:: About this task ::
Among the records below, find the line that has "(328, 618) = (255, 369): white"; from there, give the lines again exactly, and stop after the line that has "(601, 253) = (692, 498): green".

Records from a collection
====
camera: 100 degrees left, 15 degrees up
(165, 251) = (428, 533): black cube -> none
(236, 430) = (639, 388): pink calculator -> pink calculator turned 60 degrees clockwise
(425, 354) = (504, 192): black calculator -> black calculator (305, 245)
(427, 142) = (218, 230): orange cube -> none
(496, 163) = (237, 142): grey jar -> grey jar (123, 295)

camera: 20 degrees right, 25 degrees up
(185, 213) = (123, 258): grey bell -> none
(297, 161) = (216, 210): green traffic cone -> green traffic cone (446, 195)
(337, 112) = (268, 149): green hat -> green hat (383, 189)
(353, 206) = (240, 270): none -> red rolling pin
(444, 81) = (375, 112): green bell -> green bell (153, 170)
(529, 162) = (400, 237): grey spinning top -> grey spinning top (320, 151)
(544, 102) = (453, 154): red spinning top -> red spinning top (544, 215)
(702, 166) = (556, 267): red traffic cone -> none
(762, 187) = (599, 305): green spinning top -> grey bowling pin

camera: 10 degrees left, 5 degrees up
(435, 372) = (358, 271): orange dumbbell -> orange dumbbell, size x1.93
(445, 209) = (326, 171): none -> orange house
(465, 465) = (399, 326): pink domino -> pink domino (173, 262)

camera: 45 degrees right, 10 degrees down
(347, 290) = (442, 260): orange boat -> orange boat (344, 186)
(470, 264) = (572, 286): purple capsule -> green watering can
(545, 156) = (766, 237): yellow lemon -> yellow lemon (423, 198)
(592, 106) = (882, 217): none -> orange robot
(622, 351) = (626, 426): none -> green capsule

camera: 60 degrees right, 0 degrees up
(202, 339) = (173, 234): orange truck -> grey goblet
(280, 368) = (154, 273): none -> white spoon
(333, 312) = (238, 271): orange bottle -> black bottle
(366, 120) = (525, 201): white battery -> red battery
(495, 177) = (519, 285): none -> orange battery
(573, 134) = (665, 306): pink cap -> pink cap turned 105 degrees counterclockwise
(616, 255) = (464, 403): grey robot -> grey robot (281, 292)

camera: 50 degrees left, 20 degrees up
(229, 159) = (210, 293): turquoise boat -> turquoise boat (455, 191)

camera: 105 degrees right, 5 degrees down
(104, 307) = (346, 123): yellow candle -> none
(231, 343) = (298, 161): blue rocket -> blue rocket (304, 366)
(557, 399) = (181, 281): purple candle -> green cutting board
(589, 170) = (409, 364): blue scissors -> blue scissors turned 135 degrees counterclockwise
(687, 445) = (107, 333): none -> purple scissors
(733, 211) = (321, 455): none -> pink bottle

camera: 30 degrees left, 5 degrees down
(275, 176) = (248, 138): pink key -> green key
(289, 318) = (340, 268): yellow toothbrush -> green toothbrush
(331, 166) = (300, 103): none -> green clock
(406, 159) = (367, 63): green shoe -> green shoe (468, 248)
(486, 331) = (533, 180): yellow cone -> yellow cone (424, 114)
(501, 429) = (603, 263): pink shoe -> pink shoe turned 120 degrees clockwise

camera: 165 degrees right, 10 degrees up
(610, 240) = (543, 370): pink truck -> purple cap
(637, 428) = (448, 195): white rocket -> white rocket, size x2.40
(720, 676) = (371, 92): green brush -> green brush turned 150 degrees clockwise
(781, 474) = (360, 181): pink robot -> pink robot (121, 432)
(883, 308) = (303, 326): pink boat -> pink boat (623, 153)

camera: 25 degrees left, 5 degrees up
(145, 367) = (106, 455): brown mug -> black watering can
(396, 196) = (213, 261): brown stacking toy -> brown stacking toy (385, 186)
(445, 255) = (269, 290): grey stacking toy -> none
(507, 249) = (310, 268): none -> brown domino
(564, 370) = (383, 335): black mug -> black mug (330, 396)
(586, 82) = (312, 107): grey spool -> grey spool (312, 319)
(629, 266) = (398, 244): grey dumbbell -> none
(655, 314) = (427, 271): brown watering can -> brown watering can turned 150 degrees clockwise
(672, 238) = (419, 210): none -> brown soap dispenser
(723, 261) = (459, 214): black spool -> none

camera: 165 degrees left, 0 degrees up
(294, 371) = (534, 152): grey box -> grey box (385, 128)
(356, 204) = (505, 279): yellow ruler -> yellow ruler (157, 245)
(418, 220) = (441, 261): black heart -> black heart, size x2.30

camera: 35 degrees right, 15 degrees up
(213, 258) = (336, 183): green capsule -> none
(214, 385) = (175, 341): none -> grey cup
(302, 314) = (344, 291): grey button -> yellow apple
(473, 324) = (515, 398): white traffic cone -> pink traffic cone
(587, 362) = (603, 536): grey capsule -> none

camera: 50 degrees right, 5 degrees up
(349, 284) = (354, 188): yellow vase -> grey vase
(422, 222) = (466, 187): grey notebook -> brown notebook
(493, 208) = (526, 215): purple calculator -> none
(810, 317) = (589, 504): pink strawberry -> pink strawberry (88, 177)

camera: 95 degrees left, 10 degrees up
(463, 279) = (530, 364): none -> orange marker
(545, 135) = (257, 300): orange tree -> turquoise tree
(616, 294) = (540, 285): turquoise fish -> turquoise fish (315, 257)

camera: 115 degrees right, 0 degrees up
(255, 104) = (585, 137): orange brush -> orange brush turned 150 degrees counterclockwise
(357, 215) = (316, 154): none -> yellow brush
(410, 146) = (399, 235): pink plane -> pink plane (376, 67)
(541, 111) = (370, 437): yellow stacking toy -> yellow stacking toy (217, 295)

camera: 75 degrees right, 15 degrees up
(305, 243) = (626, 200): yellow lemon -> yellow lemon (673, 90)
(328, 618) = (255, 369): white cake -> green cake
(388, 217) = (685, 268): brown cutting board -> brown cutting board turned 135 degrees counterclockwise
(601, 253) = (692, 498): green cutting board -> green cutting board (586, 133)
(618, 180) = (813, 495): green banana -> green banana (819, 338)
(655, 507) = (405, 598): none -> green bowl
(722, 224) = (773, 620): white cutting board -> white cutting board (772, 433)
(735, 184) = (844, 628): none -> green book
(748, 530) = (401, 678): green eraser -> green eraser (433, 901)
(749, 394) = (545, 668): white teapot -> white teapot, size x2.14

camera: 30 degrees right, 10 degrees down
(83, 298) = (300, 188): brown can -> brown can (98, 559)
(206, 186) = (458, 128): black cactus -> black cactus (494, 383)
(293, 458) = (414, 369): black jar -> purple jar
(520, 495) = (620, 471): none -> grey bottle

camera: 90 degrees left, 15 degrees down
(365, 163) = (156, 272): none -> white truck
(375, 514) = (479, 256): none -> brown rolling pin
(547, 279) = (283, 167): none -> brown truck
====
:: Response to this task ::
(328, 618) = (255, 369): white cake -> green cake
(388, 217) = (685, 268): brown cutting board -> brown cutting board turned 135 degrees counterclockwise
(601, 253) = (692, 498): green cutting board -> green cutting board (586, 133)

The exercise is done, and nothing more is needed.